■ Task requirements
Say how many lines of these entries include the word "none", and answer with the number alone.
------ Dataset entries ------
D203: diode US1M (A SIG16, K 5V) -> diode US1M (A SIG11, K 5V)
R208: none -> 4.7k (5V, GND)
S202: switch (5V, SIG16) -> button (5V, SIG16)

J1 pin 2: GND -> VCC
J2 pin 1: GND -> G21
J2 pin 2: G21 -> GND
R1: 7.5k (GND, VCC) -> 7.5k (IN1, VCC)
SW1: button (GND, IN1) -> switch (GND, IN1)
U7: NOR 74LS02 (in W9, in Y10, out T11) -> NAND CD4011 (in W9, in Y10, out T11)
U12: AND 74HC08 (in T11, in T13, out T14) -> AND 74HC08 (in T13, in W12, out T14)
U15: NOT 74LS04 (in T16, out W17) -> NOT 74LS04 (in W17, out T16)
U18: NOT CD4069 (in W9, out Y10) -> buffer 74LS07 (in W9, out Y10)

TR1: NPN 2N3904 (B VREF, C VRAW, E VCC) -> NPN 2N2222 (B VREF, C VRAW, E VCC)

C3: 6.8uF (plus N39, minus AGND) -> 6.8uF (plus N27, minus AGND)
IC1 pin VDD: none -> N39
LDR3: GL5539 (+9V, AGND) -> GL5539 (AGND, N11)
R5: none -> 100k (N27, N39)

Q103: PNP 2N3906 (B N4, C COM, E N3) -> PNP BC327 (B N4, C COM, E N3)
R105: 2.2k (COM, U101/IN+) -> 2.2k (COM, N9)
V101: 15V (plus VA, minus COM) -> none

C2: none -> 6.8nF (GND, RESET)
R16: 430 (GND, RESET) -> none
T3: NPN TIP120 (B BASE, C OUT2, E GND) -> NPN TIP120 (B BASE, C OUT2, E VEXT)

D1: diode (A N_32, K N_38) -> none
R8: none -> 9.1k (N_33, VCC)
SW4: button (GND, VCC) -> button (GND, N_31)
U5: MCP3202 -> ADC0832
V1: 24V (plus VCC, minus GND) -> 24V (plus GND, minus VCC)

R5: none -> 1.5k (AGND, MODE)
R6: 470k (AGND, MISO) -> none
------
■ Solution to this problem
10